■ Short problem ■
Put every line of the items below into a numbered list, leaving out any blank lines.

■ Items from a dataset ■
----------------

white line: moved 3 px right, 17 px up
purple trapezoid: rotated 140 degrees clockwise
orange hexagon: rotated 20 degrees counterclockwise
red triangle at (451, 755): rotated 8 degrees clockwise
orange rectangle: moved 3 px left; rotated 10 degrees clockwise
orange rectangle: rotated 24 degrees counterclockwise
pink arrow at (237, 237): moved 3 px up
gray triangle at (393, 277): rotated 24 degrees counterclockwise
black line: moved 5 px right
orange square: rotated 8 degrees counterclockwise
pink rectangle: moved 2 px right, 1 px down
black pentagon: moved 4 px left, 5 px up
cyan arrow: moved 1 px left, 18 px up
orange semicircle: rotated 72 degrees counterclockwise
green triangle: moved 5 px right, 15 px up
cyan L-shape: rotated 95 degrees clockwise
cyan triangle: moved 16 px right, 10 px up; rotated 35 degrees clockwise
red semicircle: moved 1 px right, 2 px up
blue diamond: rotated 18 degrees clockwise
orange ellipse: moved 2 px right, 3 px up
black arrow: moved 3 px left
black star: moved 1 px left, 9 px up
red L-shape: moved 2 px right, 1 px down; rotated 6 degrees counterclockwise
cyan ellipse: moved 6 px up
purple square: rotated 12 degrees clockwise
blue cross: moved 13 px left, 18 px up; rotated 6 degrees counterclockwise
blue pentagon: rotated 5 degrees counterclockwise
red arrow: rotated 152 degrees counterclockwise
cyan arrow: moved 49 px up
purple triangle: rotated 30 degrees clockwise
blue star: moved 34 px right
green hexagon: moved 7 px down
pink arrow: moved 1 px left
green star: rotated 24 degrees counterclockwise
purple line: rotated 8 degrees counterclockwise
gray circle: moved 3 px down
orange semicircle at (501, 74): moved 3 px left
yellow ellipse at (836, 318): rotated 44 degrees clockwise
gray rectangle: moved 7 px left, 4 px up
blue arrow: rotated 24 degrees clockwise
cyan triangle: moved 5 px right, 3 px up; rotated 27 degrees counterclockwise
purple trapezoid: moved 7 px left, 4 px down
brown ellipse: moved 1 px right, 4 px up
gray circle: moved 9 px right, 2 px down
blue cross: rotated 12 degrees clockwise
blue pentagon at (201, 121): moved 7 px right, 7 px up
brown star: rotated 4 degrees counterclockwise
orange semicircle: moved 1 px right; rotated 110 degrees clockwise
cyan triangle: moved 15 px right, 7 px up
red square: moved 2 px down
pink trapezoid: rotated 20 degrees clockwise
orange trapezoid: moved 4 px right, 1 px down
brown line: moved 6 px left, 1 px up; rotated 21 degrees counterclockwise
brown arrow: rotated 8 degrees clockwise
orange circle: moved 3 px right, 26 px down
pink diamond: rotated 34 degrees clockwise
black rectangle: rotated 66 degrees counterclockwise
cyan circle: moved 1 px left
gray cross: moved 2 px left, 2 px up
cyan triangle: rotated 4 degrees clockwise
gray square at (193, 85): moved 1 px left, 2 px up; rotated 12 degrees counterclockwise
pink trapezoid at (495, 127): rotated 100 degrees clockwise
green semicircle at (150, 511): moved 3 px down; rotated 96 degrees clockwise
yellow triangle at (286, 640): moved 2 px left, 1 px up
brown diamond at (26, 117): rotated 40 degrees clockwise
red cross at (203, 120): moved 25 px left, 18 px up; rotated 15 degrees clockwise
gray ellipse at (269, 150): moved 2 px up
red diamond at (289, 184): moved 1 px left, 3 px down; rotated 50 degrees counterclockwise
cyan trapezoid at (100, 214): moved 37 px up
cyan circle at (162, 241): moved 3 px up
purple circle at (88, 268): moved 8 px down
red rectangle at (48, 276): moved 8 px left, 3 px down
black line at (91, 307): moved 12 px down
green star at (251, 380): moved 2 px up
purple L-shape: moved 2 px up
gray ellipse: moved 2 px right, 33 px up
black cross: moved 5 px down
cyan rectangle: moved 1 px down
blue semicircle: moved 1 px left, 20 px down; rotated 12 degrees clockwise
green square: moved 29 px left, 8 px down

----------------

■ Expected answer ■
1. white line: moved 3 px right, 17 px up
2. purple trapezoid: rotated 140 degrees clockwise
3. orange hexagon: rotated 20 degrees counterclockwise
4. red triangle at (451, 755): rotated 8 degrees clockwise
5. orange rectangle: moved 3 px left; rotated 10 degrees clockwise
6. orange rectangle: rotated 24 degrees counterclockwise
7. pink arrow at (237, 237): moved 3 px up
8. gray triangle at (393, 277): rotated 24 degrees counterclockwise
9. black line: moved 5 px right
10. orange square: rotated 8 degrees counterclockwise
11. pink rectangle: moved 2 px right, 1 px down
12. black pentagon: moved 4 px left, 5 px up
13. cyan arrow: moved 1 px left, 18 px up
14. orange semicircle: rotated 72 degrees counterclockwise
15. green triangle: moved 5 px right, 15 px up
16. cyan L-shape: rotated 95 degrees clockwise
17. cyan triangle: moved 16 px right, 10 px up; rotated 35 degrees clockwise
18. red semicircle: moved 1 px right, 2 px up
19. blue diamond: rotated 18 degrees clockwise
20. orange ellipse: moved 2 px right, 3 px up
21. black arrow: moved 3 px left
22. black star: moved 1 px left, 9 px up
23. red L-shape: moved 2 px right, 1 px down; rotated 6 degrees counterclockwise
24. cyan ellipse: moved 6 px up
25. purple square: rotated 12 degrees clockwise
26. blue cross: moved 13 px left, 18 px up; rotated 6 degrees counterclockwise
27. blue pentagon: rotated 5 degrees counterclockwise
28. red arrow: rotated 152 degrees counterclockwise
29. cyan arrow: moved 49 px up
30. purple triangle: rotated 30 degrees clockwise
31. blue star: moved 34 px right
32. green hexagon: moved 7 px down
33. pink arrow: moved 1 px left
34. green star: rotated 24 degrees counterclockwise
35. purple line: rotated 8 degrees counterclockwise
36. gray circle: moved 3 px down
37. orange semicircle at (501, 74): moved 3 px left
38. yellow ellipse at (836, 318): rotated 44 degrees clockwise
39. gray rectangle: moved 7 px left, 4 px up
40. blue arrow: rotated 24 degrees clockwise
41. cyan triangle: moved 5 px right, 3 px up; rotated 27 degrees counterclockwise
42. purple trapezoid: moved 7 px left, 4 px down
43. brown ellipse: moved 1 px right, 4 px up
44. gray circle: moved 9 px right, 2 px down
45. blue cross: rotated 12 degrees clockwise
46. blue pentagon at (201, 121): moved 7 px right, 7 px up
47. brown star: rotated 4 degrees counterclockwise
48. orange semicircle: moved 1 px right; rotated 110 degrees clockwise
49. cyan triangle: moved 15 px right, 7 px up
50. red square: moved 2 px down
51. pink trapezoid: rotated 20 degrees clockwise
52. orange trapezoid: moved 4 px right, 1 px down
53. brown line: moved 6 px left, 1 px up; rotated 21 degrees counterclockwise
54. brown arrow: rotated 8 degrees clockwise
55. orange circle: moved 3 px right, 26 px down
56. pink diamond: rotated 34 degrees clockwise
57. black rectangle: rotated 66 degrees counterclockwise
58. cyan circle: moved 1 px left
59. gray cross: moved 2 px left, 2 px up
60. cyan triangle: rotated 4 degrees clockwise
61. gray square at (193, 85): moved 1 px left, 2 px up; rotated 12 degrees counterclockwise
62. pink trapezoid at (495, 127): rotated 100 degrees clockwise
63. green semicircle at (150, 511): moved 3 px down; rotated 96 degrees clockwise
64. yellow triangle at (286, 640): moved 2 px left, 1 px up
65. brown diamond at (26, 117): rotated 40 degrees clockwise
66. red cross at (203, 120): moved 25 px left, 18 px up; rotated 15 degrees clockwise
67. gray ellipse at (269, 150): moved 2 px up
68. red diamond at (289, 184): moved 1 px left, 3 px down; rotated 50 degrees counterclockwise
69. cyan trapezoid at (100, 214): moved 37 px up
70. cyan circle at (162, 241): moved 3 px up
71. purple circle at (88, 268): moved 8 px down
72. red rectangle at (48, 276): moved 8 px left, 3 px down
73. black line at (91, 307): moved 12 px down
74. green star at (251, 380): moved 2 px up
75. purple L-shape: moved 2 px up
76. gray ellipse: moved 2 px right, 33 px up
77. black cross: moved 5 px down
78. cyan rectangle: moved 1 px down
79. blue semicircle: moved 1 px left, 20 px down; rotated 12 degrees clockwise
80. green square: moved 29 px left, 8 px down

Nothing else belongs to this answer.